■ Task to complete
The line containing "ENC pin CLK: 5 -> 10" and every line after it through the end of the records: return those exactly, and nothing more.

■ Excerpted data
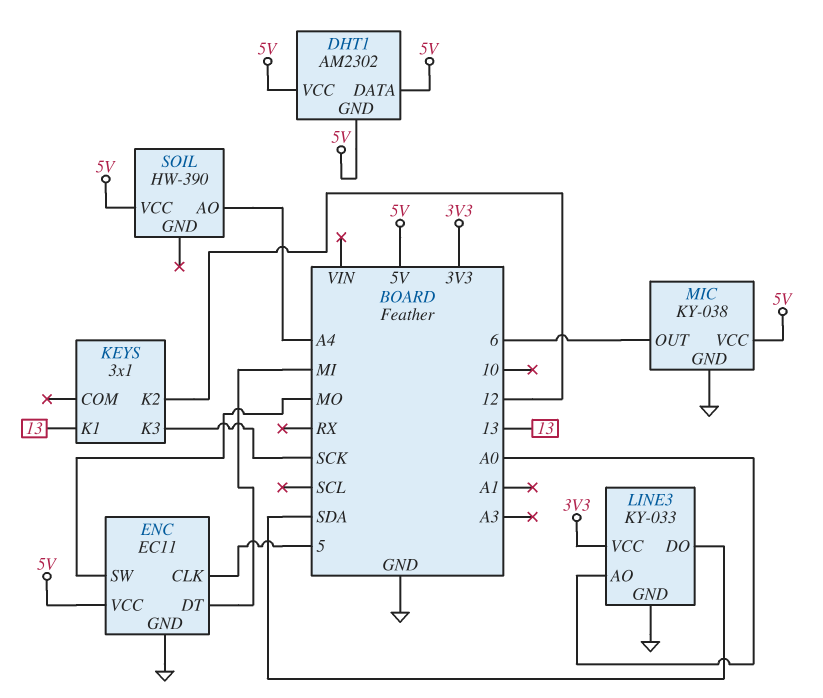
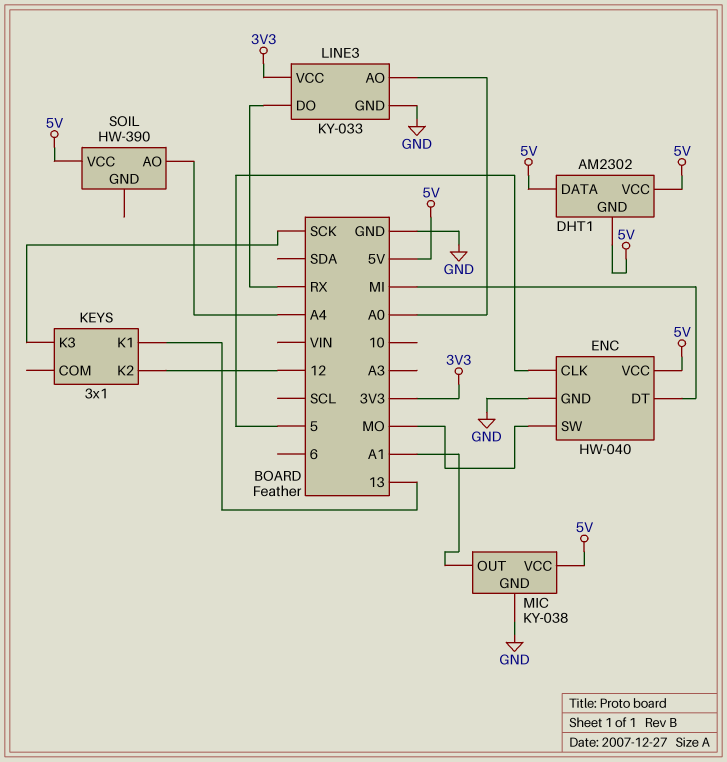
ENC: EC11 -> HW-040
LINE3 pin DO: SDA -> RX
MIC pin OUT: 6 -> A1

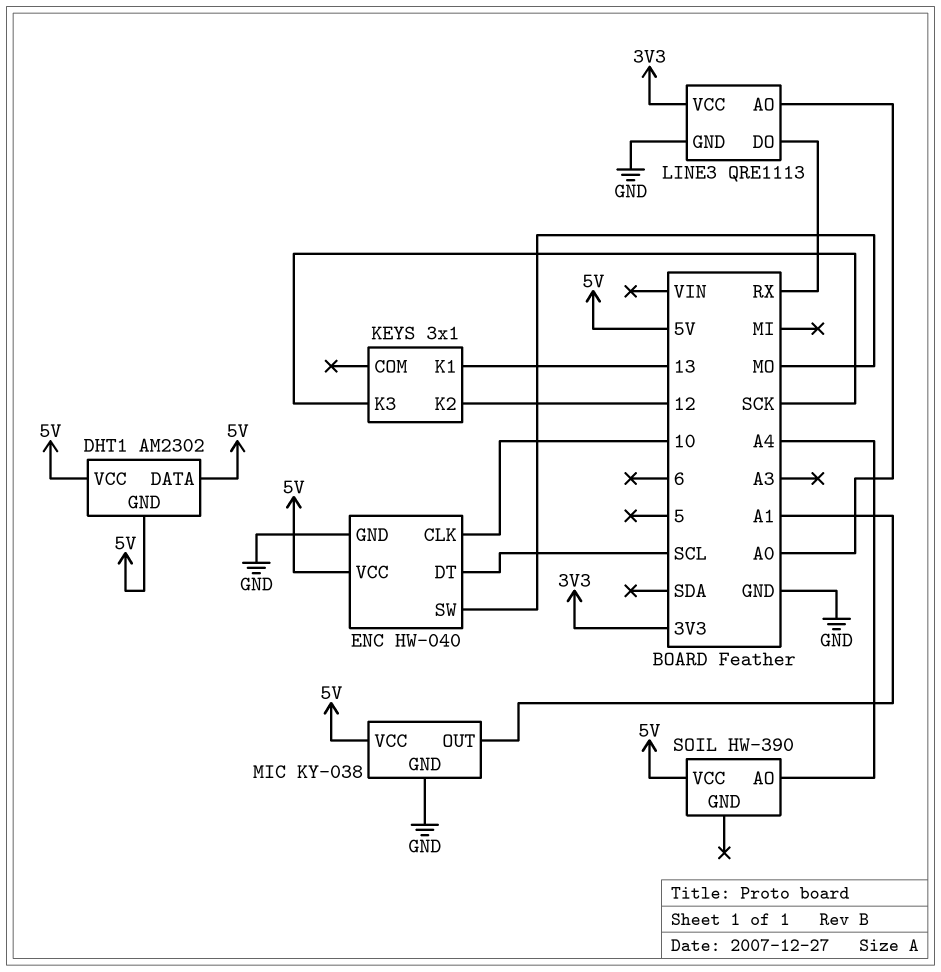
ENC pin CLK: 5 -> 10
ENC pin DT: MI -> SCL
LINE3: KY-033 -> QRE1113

■ Answer for this exercise
ENC pin CLK: 5 -> 10
ENC pin DT: MI -> SCL
LINE3: KY-033 -> QRE1113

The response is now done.